EXERCISE DIRECTIONS: Reproduce every line of the data below verbatim, changing nothing.

※

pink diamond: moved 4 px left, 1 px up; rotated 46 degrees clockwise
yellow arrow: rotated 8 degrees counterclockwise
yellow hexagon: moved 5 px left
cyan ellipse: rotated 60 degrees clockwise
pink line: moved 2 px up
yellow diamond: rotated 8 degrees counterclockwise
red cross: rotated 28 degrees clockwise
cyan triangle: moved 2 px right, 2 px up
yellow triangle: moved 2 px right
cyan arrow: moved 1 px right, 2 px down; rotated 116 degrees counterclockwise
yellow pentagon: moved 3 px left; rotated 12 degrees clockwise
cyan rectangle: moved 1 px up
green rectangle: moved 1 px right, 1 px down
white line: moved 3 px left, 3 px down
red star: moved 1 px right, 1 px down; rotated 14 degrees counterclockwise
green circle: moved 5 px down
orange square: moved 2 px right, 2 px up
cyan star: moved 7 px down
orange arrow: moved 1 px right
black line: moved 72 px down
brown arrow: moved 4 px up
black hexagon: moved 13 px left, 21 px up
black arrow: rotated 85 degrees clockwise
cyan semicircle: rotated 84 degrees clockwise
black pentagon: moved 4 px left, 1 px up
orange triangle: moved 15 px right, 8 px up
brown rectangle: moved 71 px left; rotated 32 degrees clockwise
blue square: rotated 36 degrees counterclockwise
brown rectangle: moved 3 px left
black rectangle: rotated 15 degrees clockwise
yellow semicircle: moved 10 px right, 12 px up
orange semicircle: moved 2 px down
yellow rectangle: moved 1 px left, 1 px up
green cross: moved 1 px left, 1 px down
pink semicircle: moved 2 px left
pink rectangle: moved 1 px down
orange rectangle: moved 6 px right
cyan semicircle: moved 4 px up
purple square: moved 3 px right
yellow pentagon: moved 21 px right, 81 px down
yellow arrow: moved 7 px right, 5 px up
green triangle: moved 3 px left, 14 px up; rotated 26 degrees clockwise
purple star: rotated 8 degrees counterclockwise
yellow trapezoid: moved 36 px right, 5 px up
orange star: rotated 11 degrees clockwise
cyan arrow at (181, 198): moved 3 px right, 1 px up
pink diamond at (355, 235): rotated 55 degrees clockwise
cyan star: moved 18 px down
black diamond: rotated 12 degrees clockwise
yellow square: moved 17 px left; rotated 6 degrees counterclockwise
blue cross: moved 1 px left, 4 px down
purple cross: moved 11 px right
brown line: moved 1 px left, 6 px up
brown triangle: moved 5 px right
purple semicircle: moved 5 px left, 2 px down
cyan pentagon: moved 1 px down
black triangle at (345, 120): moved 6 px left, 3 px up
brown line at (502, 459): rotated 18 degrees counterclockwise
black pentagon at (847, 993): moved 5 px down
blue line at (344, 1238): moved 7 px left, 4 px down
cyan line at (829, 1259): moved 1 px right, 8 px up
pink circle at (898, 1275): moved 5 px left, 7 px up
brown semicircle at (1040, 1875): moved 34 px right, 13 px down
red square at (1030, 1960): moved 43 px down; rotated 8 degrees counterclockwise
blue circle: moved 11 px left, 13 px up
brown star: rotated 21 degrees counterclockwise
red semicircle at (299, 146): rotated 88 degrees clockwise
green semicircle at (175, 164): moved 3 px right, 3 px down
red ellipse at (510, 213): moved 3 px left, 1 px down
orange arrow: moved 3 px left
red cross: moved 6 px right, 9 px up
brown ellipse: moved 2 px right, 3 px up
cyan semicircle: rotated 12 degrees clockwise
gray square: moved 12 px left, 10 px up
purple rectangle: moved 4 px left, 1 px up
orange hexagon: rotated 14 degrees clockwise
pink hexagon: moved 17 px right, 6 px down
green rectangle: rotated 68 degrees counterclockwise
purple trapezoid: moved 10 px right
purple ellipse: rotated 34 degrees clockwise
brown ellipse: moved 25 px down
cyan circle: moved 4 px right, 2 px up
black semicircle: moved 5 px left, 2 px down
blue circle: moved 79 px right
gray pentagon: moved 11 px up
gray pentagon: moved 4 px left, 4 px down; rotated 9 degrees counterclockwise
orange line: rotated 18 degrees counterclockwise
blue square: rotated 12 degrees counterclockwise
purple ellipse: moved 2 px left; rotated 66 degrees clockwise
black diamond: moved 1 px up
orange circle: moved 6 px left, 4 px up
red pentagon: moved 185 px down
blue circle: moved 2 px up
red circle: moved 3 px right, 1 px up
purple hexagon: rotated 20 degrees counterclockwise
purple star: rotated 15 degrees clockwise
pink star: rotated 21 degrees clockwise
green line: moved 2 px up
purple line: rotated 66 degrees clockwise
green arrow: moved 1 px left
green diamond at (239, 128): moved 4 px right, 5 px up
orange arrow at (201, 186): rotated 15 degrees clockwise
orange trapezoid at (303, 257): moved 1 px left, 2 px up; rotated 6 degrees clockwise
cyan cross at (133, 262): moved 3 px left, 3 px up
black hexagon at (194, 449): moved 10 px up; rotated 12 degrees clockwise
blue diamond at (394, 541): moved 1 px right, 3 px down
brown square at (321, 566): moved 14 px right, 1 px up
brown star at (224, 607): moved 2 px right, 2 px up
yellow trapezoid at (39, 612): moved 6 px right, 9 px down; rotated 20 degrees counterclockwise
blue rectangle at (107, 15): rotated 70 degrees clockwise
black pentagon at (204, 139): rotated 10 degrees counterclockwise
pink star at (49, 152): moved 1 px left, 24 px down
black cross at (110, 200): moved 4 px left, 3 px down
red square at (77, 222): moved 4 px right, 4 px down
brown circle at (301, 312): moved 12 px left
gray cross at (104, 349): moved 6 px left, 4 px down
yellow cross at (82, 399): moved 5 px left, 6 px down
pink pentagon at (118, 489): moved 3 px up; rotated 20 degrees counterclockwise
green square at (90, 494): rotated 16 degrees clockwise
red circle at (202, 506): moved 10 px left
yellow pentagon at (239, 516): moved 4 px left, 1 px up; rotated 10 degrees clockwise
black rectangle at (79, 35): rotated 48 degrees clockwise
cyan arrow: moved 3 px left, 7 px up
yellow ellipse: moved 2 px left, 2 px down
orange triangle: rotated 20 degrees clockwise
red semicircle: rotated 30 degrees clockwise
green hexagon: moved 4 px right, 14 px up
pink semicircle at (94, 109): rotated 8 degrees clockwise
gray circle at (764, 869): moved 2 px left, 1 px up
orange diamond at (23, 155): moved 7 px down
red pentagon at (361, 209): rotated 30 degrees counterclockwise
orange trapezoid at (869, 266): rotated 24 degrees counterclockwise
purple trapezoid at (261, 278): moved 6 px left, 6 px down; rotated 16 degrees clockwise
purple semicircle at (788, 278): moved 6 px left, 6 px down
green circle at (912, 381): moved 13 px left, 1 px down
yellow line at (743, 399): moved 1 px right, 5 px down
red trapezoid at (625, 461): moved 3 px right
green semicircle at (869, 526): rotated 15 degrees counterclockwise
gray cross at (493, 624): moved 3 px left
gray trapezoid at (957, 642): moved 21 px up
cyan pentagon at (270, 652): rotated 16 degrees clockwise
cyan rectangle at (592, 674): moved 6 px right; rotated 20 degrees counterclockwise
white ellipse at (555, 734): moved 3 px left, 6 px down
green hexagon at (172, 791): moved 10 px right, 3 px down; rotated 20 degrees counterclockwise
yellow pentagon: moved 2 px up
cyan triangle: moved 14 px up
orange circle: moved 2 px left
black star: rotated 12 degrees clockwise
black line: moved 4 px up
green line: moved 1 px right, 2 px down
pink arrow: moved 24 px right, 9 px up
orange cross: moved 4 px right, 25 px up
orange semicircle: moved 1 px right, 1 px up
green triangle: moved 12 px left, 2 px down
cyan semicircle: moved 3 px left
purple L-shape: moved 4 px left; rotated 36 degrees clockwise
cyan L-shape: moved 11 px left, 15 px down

※

OUTPUT BELOW:
pink diamond: moved 4 px left, 1 px up; rotated 46 degrees clockwise
yellow arrow: rotated 8 degrees counterclockwise
yellow hexagon: moved 5 px left
cyan ellipse: rotated 60 degrees clockwise
pink line: moved 2 px up
yellow diamond: rotated 8 degrees counterclockwise
red cross: rotated 28 degrees clockwise
cyan triangle: moved 2 px right, 2 px up
yellow triangle: moved 2 px right
cyan arrow: moved 1 px right, 2 px down; rotated 116 degrees counterclockwise
yellow pentagon: moved 3 px left; rotated 12 degrees clockwise
cyan rectangle: moved 1 px up
green rectangle: moved 1 px right, 1 px down
white line: moved 3 px left, 3 px down
red star: moved 1 px right, 1 px down; rotated 14 degrees counterclockwise
green circle: moved 5 px down
orange square: moved 2 px right, 2 px up
cyan star: moved 7 px down
orange arrow: moved 1 px right
black line: moved 72 px down
brown arrow: moved 4 px up
black hexagon: moved 13 px left, 21 px up
black arrow: rotated 85 degrees clockwise
cyan semicircle: rotated 84 degrees clockwise
black pentagon: moved 4 px left, 1 px up
orange triangle: moved 15 px right, 8 px up
brown rectangle: moved 71 px left; rotated 32 degrees clockwise
blue square: rotated 36 degrees counterclockwise
brown rectangle: moved 3 px left
black rectangle: rotated 15 degrees clockwise
yellow semicircle: moved 10 px right, 12 px up
orange semicircle: moved 2 px down
yellow rectangle: moved 1 px left, 1 px up
green cross: moved 1 px left, 1 px down
pink semicircle: moved 2 px left
pink rectangle: moved 1 px down
orange rectangle: moved 6 px right
cyan semicircle: moved 4 px up
purple square: moved 3 px right
yellow pentagon: moved 21 px right, 81 px down
yellow arrow: moved 7 px right, 5 px up
green triangle: moved 3 px left, 14 px up; rotated 26 degrees clockwise
purple star: rotated 8 degrees counterclockwise
yellow trapezoid: moved 36 px right, 5 px up
orange star: rotated 11 degrees clockwise
cyan arrow at (181, 198): moved 3 px right, 1 px up
pink diamond at (355, 235): rotated 55 degrees clockwise
cyan star: moved 18 px down
black diamond: rotated 12 degrees clockwise
yellow square: moved 17 px left; rotated 6 degrees counterclockwise
blue cross: moved 1 px left, 4 px down
purple cross: moved 11 px right
brown line: moved 1 px left, 6 px up
brown triangle: moved 5 px right
purple semicircle: moved 5 px left, 2 px down
cyan pentagon: moved 1 px down
black triangle at (345, 120): moved 6 px left, 3 px up
brown line at (502, 459): rotated 18 degrees counterclockwise
black pentagon at (847, 993): moved 5 px down
blue line at (344, 1238): moved 7 px left, 4 px down
cyan line at (829, 1259): moved 1 px right, 8 px up
pink circle at (898, 1275): moved 5 px left, 7 px up
brown semicircle at (1040, 1875): moved 34 px right, 13 px down
red square at (1030, 1960): moved 43 px down; rotated 8 degrees counterclockwise
blue circle: moved 11 px left, 13 px up
brown star: rotated 21 degrees counterclockwise
red semicircle at (299, 146): rotated 88 degrees clockwise
green semicircle at (175, 164): moved 3 px right, 3 px down
red ellipse at (510, 213): moved 3 px left, 1 px down
orange arrow: moved 3 px left
red cross: moved 6 px right, 9 px up
brown ellipse: moved 2 px right, 3 px up
cyan semicircle: rotated 12 degrees clockwise
gray square: moved 12 px left, 10 px up
purple rectangle: moved 4 px left, 1 px up
orange hexagon: rotated 14 degrees clockwise
pink hexagon: moved 17 px right, 6 px down
green rectangle: rotated 68 degrees counterclockwise
purple trapezoid: moved 10 px right
purple ellipse: rotated 34 degrees clockwise
brown ellipse: moved 25 px down
cyan circle: moved 4 px right, 2 px up
black semicircle: moved 5 px left, 2 px down
blue circle: moved 79 px right
gray pentagon: moved 11 px up
gray pentagon: moved 4 px left, 4 px down; rotated 9 degrees counterclockwise
orange line: rotated 18 degrees counterclockwise
blue square: rotated 12 degrees counterclockwise
purple ellipse: moved 2 px left; rotated 66 degrees clockwise
black diamond: moved 1 px up
orange circle: moved 6 px left, 4 px up
red pentagon: moved 185 px down
blue circle: moved 2 px up
red circle: moved 3 px right, 1 px up
purple hexagon: rotated 20 degrees counterclockwise
purple star: rotated 15 degrees clockwise
pink star: rotated 21 degrees clockwise
green line: moved 2 px up
purple line: rotated 66 degrees clockwise
green arrow: moved 1 px left
green diamond at (239, 128): moved 4 px right, 5 px up
orange arrow at (201, 186): rotated 15 degrees clockwise
orange trapezoid at (303, 257): moved 1 px left, 2 px up; rotated 6 degrees clockwise
cyan cross at (133, 262): moved 3 px left, 3 px up
black hexagon at (194, 449): moved 10 px up; rotated 12 degrees clockwise
blue diamond at (394, 541): moved 1 px right, 3 px down
brown square at (321, 566): moved 14 px right, 1 px up
brown star at (224, 607): moved 2 px right, 2 px up
yellow trapezoid at (39, 612): moved 6 px right, 9 px down; rotated 20 degrees counterclockwise
blue rectangle at (107, 15): rotated 70 degrees clockwise
black pentagon at (204, 139): rotated 10 degrees counterclockwise
pink star at (49, 152): moved 1 px left, 24 px down
black cross at (110, 200): moved 4 px left, 3 px down
red square at (77, 222): moved 4 px right, 4 px down
brown circle at (301, 312): moved 12 px left
gray cross at (104, 349): moved 6 px left, 4 px down
yellow cross at (82, 399): moved 5 px left, 6 px down
pink pentagon at (118, 489): moved 3 px up; rotated 20 degrees counterclockwise
green square at (90, 494): rotated 16 degrees clockwise
red circle at (202, 506): moved 10 px left
yellow pentagon at (239, 516): moved 4 px left, 1 px up; rotated 10 degrees clockwise
black rectangle at (79, 35): rotated 48 degrees clockwise
cyan arrow: moved 3 px left, 7 px up
yellow ellipse: moved 2 px left, 2 px down
orange triangle: rotated 20 degrees clockwise
red semicircle: rotated 30 degrees clockwise
green hexagon: moved 4 px right, 14 px up
pink semicircle at (94, 109): rotated 8 degrees clockwise
gray circle at (764, 869): moved 2 px left, 1 px up
orange diamond at (23, 155): moved 7 px down
red pentagon at (361, 209): rotated 30 degrees counterclockwise
orange trapezoid at (869, 266): rotated 24 degrees counterclockwise
purple trapezoid at (261, 278): moved 6 px left, 6 px down; rotated 16 degrees clockwise
purple semicircle at (788, 278): moved 6 px left, 6 px down
green circle at (912, 381): moved 13 px left, 1 px down
yellow line at (743, 399): moved 1 px right, 5 px down
red trapezoid at (625, 461): moved 3 px right
green semicircle at (869, 526): rotated 15 degrees counterclockwise
gray cross at (493, 624): moved 3 px left
gray trapezoid at (957, 642): moved 21 px up
cyan pentagon at (270, 652): rotated 16 degrees clockwise
cyan rectangle at (592, 674): moved 6 px right; rotated 20 degrees counterclockwise
white ellipse at (555, 734): moved 3 px left, 6 px down
green hexagon at (172, 791): moved 10 px right, 3 px down; rotated 20 degrees counterclockwise
yellow pentagon: moved 2 px up
cyan triangle: moved 14 px up
orange circle: moved 2 px left
black star: rotated 12 degrees clockwise
black line: moved 4 px up
green line: moved 1 px right, 2 px down
pink arrow: moved 24 px right, 9 px up
orange cross: moved 4 px right, 25 px up
orange semicircle: moved 1 px right, 1 px up
green triangle: moved 12 px left, 2 px down
cyan semicircle: moved 3 px left
purple L-shape: moved 4 px left; rotated 36 degrees clockwise
cyan L-shape: moved 11 px left, 15 px down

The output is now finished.